#### Exercise instructions:
In the entries that follow, the first line to write out is the one containing "R5: 10k (VO, VOL2) -> 33k (VO, VOL2)", and the last is the one containing "R9: 1.2k (+3V3, ADC) -> 1.2k (+24V, VREF)". Reproduce that stretch exactly, with nothing before or after it.

=== Section Start ===

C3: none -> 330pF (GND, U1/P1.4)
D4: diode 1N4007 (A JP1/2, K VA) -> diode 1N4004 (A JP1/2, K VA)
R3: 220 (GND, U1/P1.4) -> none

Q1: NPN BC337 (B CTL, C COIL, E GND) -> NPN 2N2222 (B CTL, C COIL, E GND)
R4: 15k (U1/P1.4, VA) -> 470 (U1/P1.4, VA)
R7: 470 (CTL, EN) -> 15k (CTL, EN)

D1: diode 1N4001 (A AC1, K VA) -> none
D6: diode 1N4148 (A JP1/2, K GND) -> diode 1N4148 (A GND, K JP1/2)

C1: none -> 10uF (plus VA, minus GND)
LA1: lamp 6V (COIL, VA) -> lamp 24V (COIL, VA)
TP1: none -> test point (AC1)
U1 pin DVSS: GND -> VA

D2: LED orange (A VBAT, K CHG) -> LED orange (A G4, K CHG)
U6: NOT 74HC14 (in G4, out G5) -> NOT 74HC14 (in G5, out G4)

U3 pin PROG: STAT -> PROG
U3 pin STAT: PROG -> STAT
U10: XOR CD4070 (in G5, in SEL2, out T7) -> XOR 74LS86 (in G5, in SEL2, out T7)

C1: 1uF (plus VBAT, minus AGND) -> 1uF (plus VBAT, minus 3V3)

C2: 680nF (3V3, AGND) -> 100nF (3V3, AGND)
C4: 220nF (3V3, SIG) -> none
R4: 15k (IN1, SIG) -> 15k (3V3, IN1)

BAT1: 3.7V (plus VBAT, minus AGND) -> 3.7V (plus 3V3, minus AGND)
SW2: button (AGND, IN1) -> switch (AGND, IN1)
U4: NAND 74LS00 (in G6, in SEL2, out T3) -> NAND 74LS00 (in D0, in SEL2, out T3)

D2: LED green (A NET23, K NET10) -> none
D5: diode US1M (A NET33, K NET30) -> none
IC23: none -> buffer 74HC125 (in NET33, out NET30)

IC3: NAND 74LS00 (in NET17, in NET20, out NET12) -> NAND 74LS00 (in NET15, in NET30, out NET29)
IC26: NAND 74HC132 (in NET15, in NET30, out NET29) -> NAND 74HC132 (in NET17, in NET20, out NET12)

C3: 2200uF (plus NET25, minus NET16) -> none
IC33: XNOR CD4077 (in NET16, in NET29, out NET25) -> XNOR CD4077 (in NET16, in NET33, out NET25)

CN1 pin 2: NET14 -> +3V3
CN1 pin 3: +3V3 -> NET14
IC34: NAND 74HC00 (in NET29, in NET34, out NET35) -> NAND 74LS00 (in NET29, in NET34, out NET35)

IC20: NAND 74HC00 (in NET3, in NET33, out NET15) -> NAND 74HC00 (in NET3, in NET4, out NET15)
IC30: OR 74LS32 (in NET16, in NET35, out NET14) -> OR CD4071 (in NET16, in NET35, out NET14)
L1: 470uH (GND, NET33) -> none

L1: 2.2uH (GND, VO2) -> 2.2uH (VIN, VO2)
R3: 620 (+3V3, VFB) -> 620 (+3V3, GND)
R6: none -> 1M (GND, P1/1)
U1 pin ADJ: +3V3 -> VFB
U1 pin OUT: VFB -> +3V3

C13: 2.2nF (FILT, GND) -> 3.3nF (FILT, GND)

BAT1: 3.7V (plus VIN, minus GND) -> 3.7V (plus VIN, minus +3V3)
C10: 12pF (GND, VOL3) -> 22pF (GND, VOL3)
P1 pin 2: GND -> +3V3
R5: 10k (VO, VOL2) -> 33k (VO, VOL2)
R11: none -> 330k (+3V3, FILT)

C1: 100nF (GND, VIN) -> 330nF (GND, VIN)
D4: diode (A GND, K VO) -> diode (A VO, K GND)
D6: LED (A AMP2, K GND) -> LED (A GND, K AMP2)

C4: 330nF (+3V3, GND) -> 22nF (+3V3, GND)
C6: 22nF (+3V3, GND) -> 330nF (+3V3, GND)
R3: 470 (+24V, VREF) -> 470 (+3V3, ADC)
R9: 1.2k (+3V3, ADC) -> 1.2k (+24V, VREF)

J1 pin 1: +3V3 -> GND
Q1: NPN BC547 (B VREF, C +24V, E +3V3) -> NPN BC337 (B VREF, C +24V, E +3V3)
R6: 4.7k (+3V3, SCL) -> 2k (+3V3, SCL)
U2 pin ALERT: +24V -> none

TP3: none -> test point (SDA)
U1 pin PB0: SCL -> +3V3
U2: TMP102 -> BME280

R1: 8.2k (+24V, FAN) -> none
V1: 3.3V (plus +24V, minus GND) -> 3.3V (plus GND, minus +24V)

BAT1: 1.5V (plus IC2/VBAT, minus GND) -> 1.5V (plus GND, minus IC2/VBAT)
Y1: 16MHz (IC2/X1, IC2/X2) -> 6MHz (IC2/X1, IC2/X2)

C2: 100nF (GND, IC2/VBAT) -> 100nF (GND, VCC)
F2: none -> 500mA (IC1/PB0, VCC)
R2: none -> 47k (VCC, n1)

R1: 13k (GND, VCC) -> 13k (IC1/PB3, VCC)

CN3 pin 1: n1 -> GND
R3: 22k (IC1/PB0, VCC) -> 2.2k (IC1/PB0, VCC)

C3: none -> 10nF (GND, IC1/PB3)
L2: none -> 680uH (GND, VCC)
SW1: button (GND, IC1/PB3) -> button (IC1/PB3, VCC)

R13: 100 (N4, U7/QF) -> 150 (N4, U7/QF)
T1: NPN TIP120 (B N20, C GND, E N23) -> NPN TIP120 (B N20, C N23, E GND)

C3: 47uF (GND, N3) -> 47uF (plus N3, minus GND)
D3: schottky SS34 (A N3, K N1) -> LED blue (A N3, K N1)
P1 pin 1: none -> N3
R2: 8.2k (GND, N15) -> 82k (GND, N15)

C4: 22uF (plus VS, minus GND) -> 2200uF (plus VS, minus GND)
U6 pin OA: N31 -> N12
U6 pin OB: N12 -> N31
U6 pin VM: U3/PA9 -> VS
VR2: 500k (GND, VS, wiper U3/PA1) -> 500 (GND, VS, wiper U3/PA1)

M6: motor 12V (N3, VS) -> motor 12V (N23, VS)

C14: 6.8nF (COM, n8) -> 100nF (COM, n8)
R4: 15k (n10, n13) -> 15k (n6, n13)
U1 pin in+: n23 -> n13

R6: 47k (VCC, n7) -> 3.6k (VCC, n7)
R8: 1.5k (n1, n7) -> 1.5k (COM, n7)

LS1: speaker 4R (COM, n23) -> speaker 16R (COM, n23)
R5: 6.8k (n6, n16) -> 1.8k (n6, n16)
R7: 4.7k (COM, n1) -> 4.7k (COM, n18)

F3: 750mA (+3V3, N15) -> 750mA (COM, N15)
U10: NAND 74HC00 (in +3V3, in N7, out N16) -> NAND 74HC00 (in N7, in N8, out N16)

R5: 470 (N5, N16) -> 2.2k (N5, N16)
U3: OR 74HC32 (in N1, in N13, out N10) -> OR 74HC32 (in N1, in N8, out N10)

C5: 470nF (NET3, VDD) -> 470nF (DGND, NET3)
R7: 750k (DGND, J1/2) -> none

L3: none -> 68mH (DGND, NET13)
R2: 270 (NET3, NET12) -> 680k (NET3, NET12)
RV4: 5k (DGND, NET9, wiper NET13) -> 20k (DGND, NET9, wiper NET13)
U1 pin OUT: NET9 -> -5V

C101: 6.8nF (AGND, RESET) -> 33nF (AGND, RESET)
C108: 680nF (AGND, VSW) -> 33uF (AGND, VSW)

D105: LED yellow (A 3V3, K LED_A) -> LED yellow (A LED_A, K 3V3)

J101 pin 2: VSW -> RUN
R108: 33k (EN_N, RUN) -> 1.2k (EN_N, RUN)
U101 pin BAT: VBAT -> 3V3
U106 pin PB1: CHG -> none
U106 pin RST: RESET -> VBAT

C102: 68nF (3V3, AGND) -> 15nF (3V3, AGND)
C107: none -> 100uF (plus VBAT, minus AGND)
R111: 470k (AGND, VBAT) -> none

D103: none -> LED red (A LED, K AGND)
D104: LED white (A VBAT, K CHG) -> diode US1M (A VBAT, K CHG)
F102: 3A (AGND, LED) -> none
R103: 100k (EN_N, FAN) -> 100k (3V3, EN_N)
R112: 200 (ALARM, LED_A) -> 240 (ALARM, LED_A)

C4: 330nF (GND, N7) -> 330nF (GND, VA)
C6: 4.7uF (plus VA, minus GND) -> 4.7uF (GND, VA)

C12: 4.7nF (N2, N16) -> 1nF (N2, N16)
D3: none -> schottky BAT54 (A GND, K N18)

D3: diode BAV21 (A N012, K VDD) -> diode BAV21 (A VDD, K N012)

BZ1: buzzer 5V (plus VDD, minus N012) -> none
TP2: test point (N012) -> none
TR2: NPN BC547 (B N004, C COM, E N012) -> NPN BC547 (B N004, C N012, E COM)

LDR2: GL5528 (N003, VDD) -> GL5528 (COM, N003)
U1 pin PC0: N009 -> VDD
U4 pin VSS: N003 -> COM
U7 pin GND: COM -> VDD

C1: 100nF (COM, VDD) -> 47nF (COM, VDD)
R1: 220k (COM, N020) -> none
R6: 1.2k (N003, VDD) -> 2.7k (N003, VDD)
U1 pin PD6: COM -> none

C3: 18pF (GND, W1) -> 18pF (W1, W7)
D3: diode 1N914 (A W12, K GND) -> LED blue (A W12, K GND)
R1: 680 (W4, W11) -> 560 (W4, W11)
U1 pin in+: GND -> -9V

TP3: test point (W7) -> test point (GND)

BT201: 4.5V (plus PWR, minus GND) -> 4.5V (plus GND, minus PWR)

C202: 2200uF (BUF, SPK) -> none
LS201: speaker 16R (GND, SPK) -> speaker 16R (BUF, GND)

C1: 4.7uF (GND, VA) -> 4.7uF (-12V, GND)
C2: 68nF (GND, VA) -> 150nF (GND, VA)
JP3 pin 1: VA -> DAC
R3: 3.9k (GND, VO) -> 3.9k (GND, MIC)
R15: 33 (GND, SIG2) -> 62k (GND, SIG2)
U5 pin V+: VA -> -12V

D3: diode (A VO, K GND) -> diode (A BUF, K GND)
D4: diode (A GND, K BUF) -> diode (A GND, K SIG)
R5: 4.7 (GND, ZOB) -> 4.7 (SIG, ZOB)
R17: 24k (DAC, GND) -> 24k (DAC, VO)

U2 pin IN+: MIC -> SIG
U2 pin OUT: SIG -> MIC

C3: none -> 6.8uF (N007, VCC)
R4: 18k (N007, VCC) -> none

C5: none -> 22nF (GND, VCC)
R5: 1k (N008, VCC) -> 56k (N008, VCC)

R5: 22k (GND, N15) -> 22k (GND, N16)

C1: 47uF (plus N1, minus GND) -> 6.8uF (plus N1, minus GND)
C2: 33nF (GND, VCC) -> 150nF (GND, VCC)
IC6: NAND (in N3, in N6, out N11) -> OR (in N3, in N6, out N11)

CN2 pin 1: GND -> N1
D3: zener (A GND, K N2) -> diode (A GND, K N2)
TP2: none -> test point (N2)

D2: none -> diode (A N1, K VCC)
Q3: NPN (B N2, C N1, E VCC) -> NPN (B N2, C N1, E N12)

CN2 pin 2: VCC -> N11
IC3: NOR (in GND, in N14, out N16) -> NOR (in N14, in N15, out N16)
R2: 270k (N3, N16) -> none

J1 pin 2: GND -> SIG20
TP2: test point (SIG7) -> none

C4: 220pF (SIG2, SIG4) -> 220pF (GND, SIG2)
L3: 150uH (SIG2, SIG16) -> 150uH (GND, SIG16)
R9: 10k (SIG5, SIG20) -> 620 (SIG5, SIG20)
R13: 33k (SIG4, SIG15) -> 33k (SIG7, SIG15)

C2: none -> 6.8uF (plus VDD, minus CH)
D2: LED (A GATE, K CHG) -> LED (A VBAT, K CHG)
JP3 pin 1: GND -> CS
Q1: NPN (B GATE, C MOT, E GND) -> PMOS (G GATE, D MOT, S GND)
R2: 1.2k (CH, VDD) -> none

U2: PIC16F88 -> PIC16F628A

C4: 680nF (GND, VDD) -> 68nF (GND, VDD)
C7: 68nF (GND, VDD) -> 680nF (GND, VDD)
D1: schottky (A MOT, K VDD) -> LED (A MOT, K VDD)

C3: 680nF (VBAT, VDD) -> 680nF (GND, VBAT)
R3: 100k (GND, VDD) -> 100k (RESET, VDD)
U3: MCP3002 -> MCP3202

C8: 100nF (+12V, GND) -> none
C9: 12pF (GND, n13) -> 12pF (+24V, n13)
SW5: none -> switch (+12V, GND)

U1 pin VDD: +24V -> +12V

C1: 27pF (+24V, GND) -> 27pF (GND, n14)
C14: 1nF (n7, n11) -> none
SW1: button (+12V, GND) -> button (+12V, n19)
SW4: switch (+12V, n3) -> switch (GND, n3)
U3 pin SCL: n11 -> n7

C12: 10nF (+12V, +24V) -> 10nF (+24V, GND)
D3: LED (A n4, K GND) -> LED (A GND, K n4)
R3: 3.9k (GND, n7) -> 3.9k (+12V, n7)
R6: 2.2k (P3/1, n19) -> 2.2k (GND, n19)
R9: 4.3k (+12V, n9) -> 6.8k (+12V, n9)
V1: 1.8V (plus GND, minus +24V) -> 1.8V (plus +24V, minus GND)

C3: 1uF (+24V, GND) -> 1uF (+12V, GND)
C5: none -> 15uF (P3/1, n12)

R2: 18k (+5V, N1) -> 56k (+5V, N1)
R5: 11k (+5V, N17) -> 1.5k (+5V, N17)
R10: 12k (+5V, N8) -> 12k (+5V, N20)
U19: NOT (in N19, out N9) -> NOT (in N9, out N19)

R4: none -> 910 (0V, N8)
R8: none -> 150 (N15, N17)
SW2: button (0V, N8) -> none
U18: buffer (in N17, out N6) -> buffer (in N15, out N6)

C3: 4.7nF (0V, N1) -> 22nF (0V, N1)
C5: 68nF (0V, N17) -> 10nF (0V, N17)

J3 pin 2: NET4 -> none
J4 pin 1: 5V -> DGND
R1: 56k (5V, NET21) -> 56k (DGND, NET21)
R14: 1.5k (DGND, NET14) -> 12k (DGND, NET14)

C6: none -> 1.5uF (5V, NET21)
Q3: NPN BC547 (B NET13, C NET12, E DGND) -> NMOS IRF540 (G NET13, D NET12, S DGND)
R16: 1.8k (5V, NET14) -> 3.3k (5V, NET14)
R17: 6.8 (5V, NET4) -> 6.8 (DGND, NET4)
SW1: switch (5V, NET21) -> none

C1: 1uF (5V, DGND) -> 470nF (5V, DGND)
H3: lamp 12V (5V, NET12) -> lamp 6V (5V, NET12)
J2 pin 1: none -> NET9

=== Section End ===

#### Task result:
R5: 10k (VO, VOL2) -> 33k (VO, VOL2)
R11: none -> 330k (+3V3, FILT)

C1: 100nF (GND, VIN) -> 330nF (GND, VIN)
D4: diode (A GND, K VO) -> diode (A VO, K GND)
D6: LED (A AMP2, K GND) -> LED (A GND, K AMP2)

C4: 330nF (+3V3, GND) -> 22nF (+3V3, GND)
C6: 22nF (+3V3, GND) -> 330nF (+3V3, GND)
R3: 470 (+24V, VREF) -> 470 (+3V3, ADC)
R9: 1.2k (+3V3, ADC) -> 1.2k (+24V, VREF)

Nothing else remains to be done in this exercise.